Instructions for the task: Please print nothing but the lines from the one containing "MATRIX: FC-16 -> MAX7219" to the final line below, exactly, and no pictures.

Dataset entries:
· · · · ·

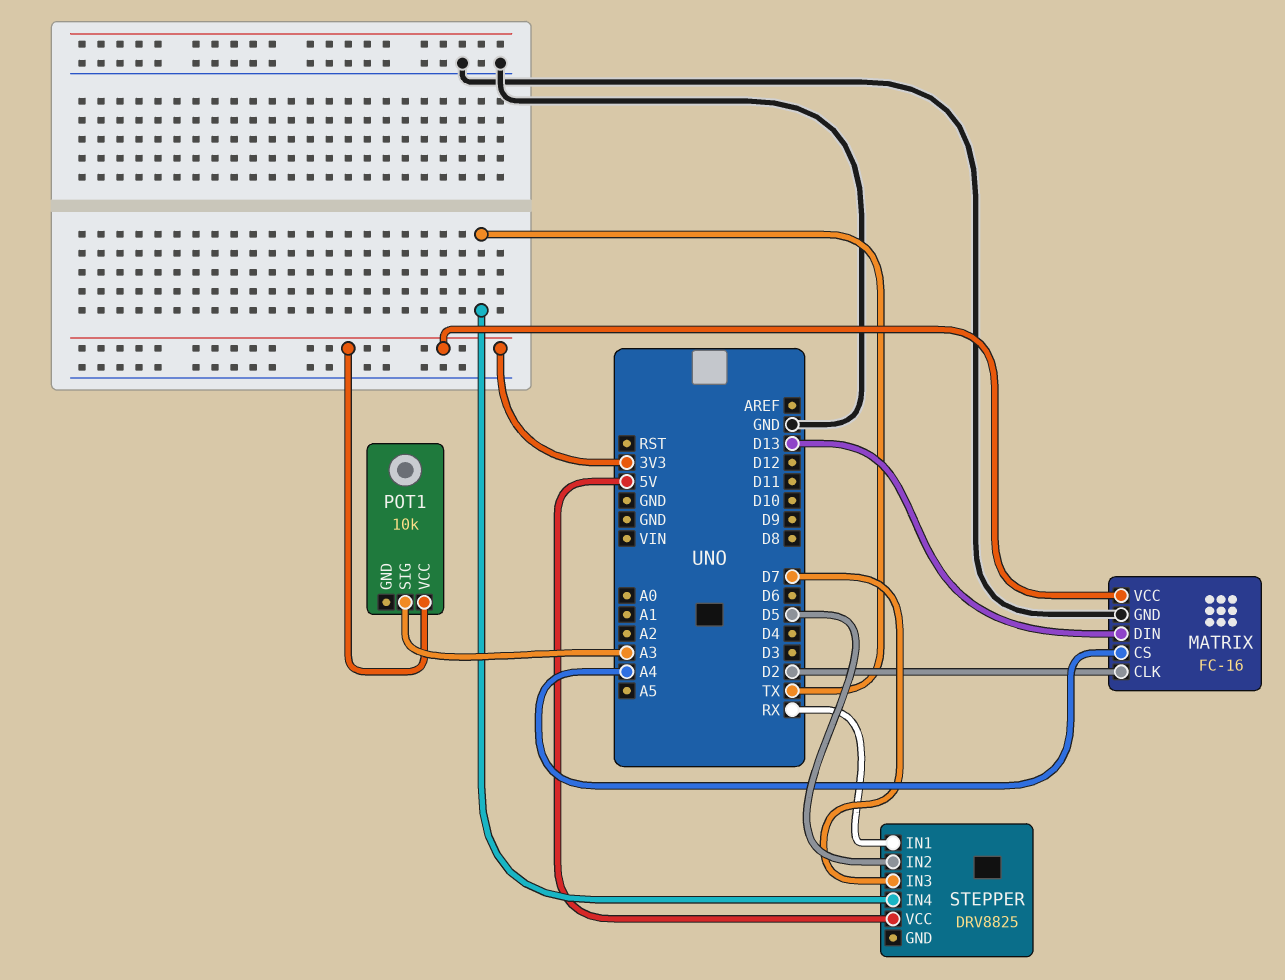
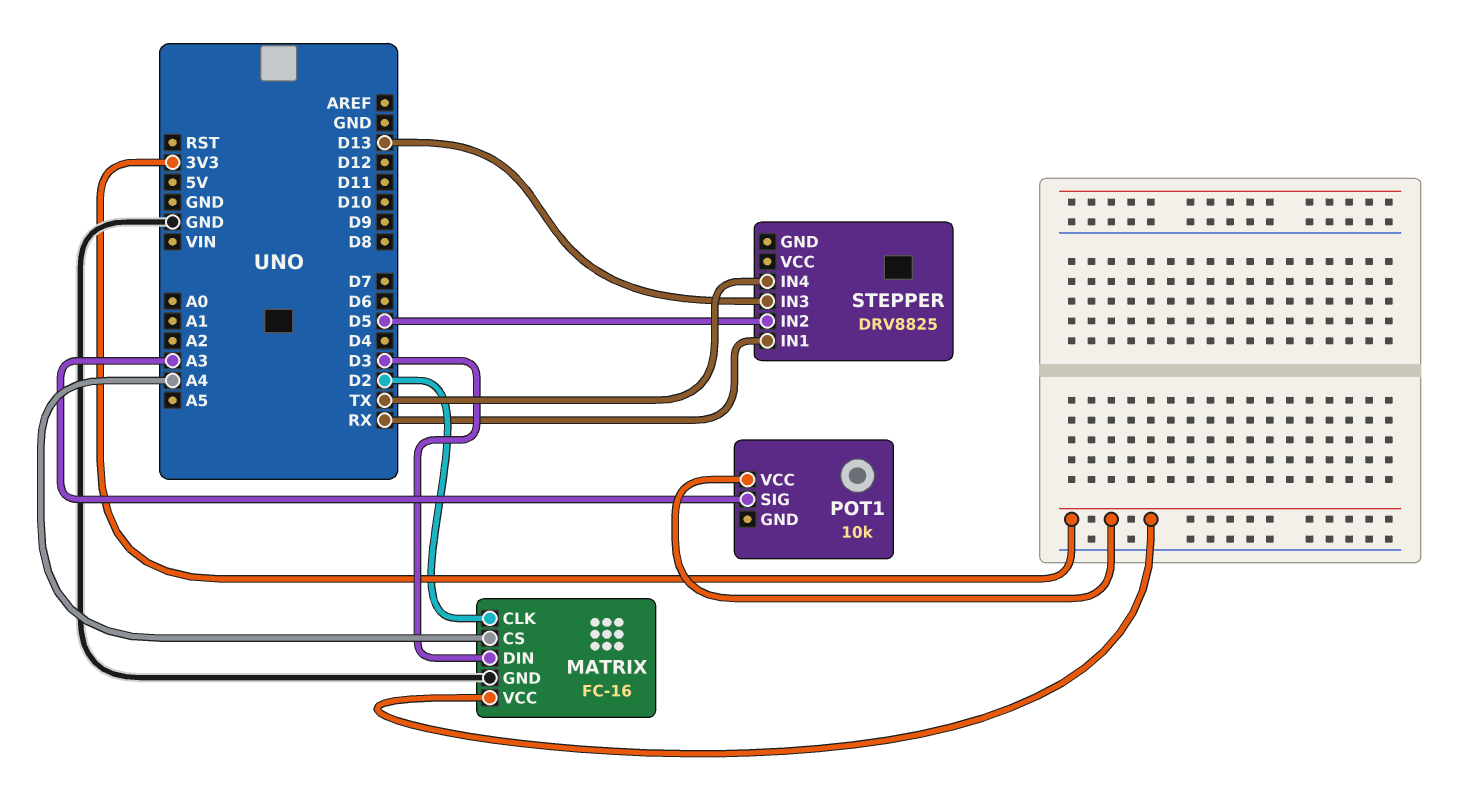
MATRIX pin DIN: D13 -> D3
STEPPER pin IN3: D7 -> D13
STEPPER pin VCC: 5V -> none

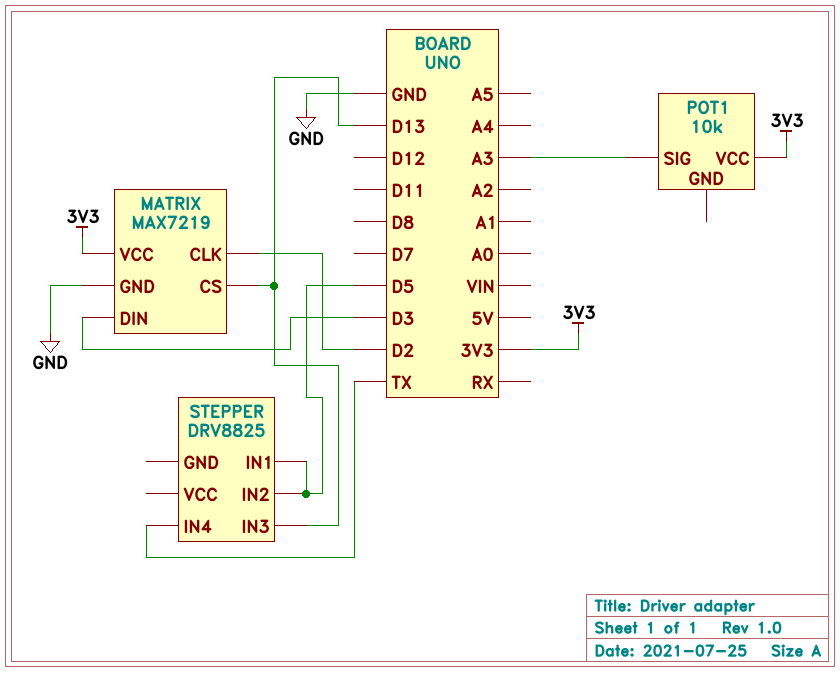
MATRIX: FC-16 -> MAX7219
MATRIX pin CS: A4 -> D13
STEPPER pin IN1: RX -> D5

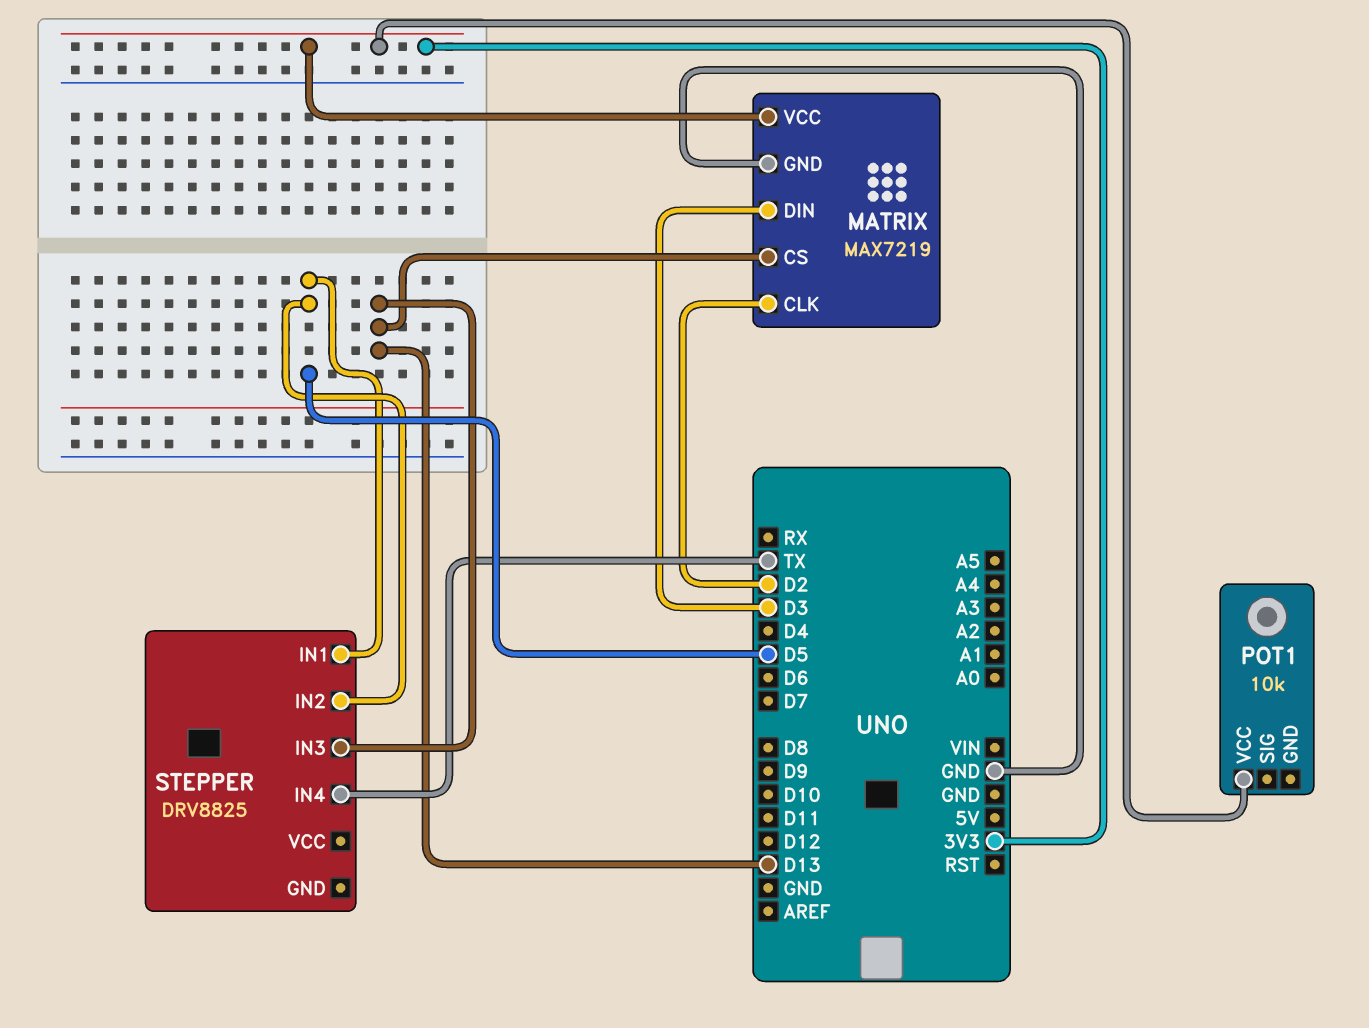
POT1 pin SIG: A3 -> none

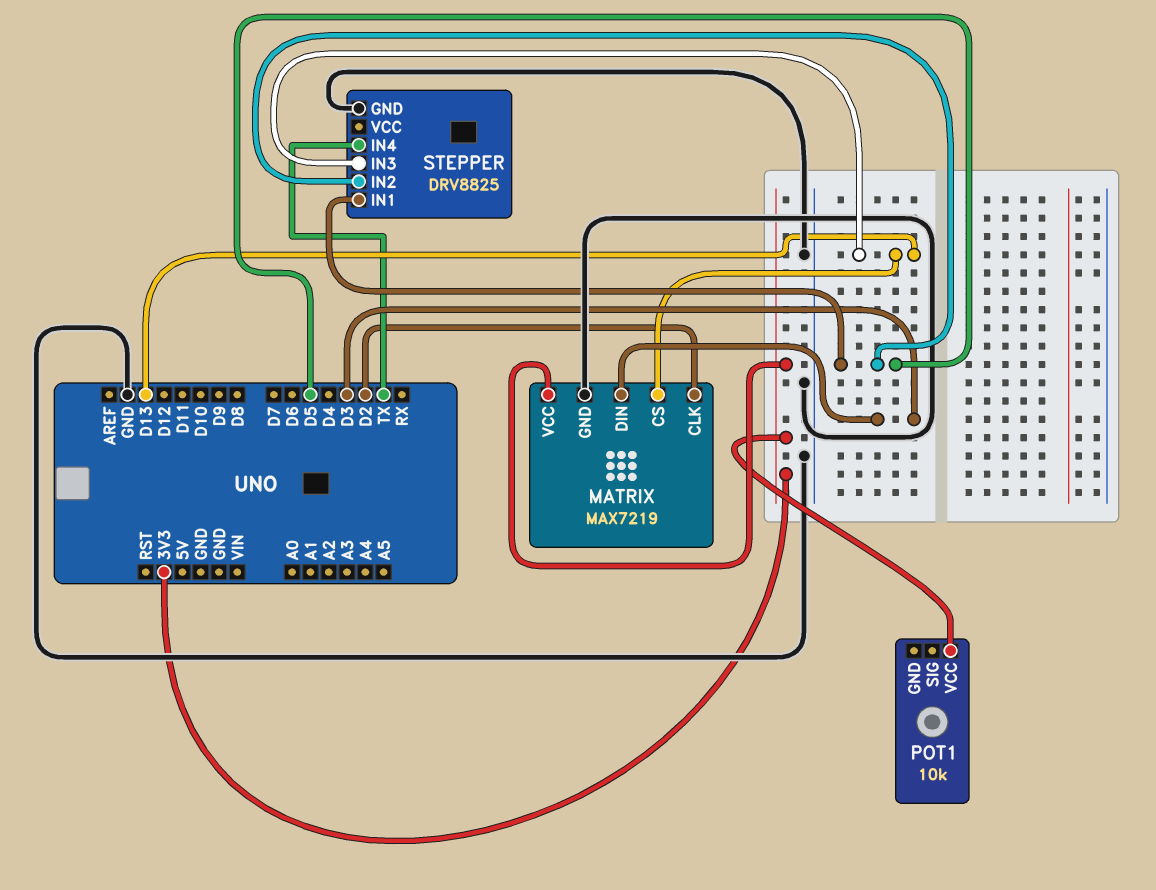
STEPPER pin GND: none -> GND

· · · · ·

Task output:
MATRIX: FC-16 -> MAX7219
MATRIX pin CS: A4 -> D13
STEPPER pin IN1: RX -> D5

POT1 pin SIG: A3 -> none

STEPPER pin GND: none -> GND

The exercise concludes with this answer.